[Change listing data]
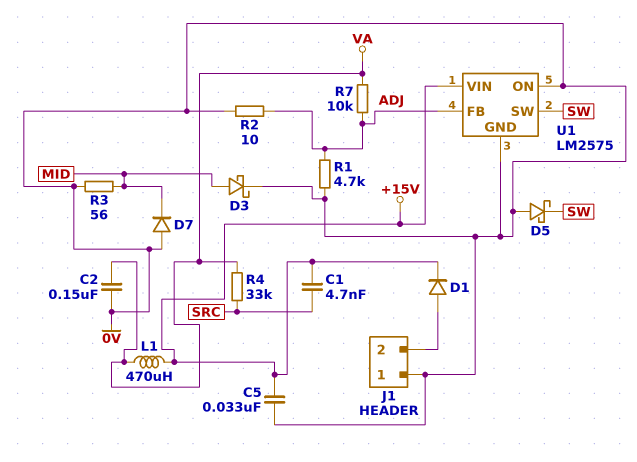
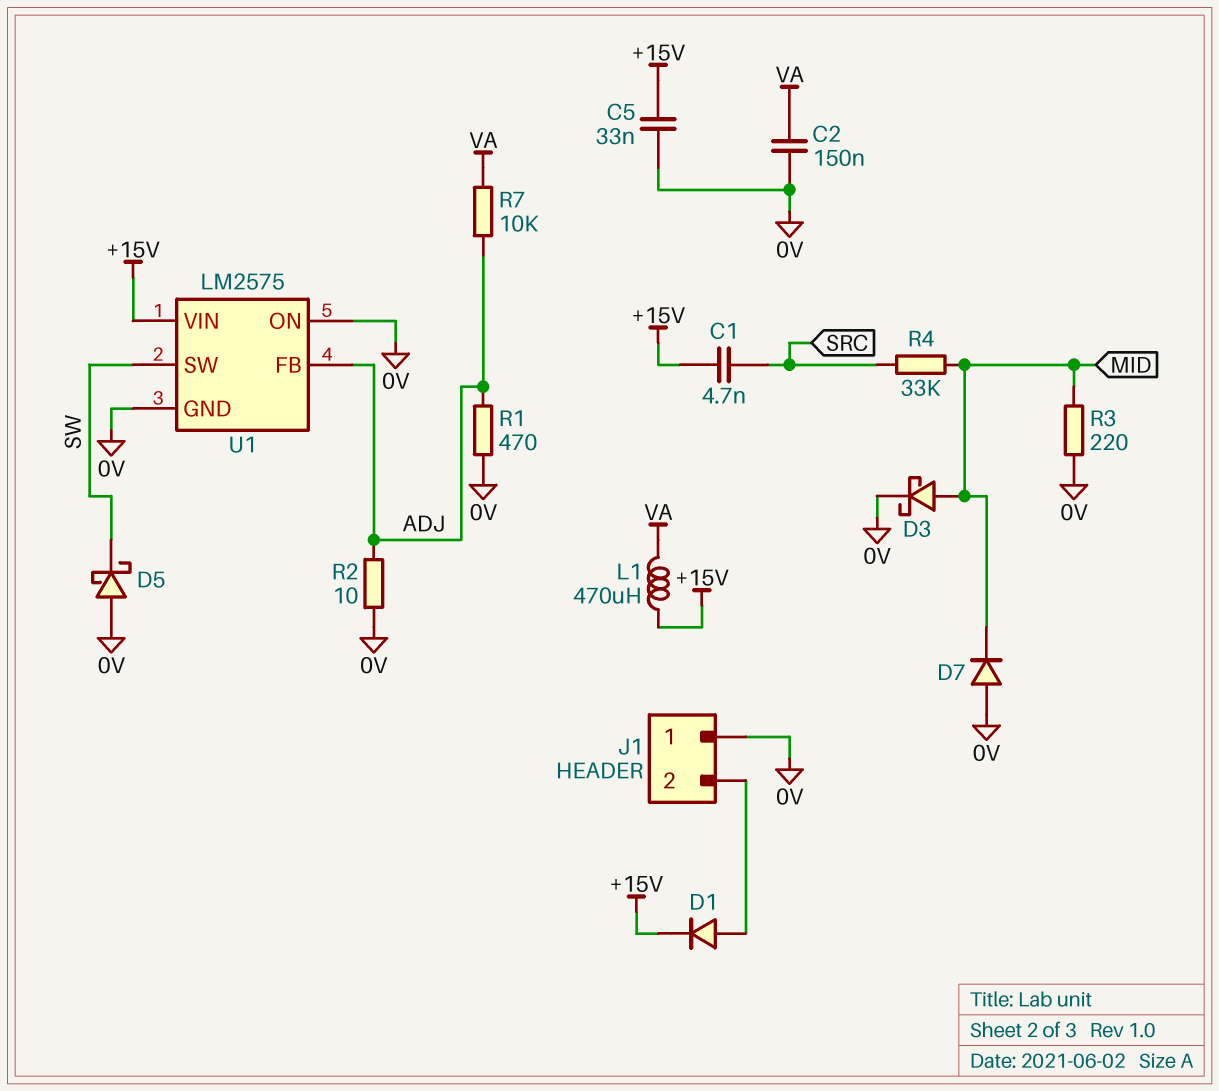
R1: 4.7k (0V, ADJ) -> 470 (0V, ADJ)
R3: 56 (0V, MID) -> 220 (0V, MID)
R4: 33k (SRC, VA) -> 33k (MID, SRC)

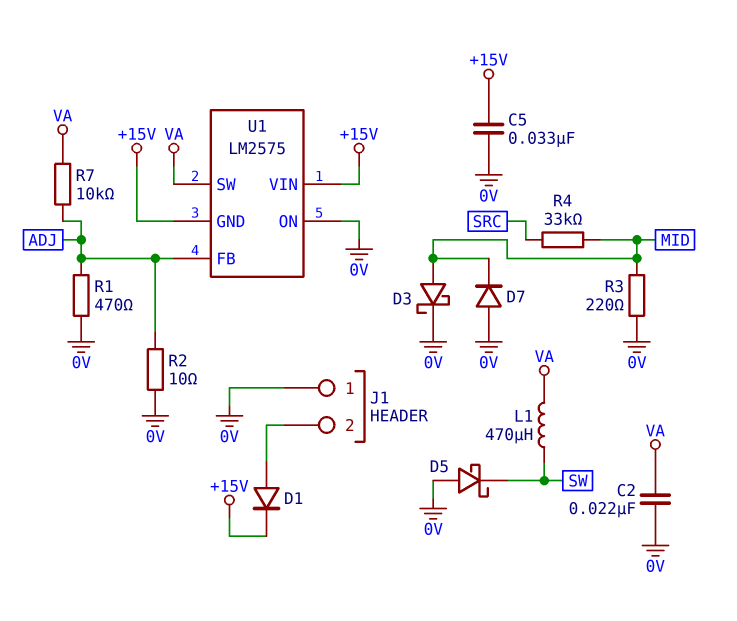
C1: 4.7nF (+15V, SRC) -> none
C2: 150nF (0V, VA) -> 22nF (0V, VA)
L1: 470uH (+15V, VA) -> 470uH (SW, VA)
U1 pin GND: 0V -> +15V
U1 pin SW: SW -> VA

Work instruction = Extract, character for character, every line from the one that holds "R3: 56 (0V, MID) -> 220 (0V, MID)" through the end of the entries above. Include both boundary lines and no pictures.

Solution to the problem =
R3: 56 (0V, MID) -> 220 (0V, MID)
R4: 33k (SRC, VA) -> 33k (MID, SRC)

C1: 4.7nF (+15V, SRC) -> none
C2: 150nF (0V, VA) -> 22nF (0V, VA)
L1: 470uH (+15V, VA) -> 470uH (SW, VA)
U1 pin GND: 0V -> +15V
U1 pin SW: SW -> VA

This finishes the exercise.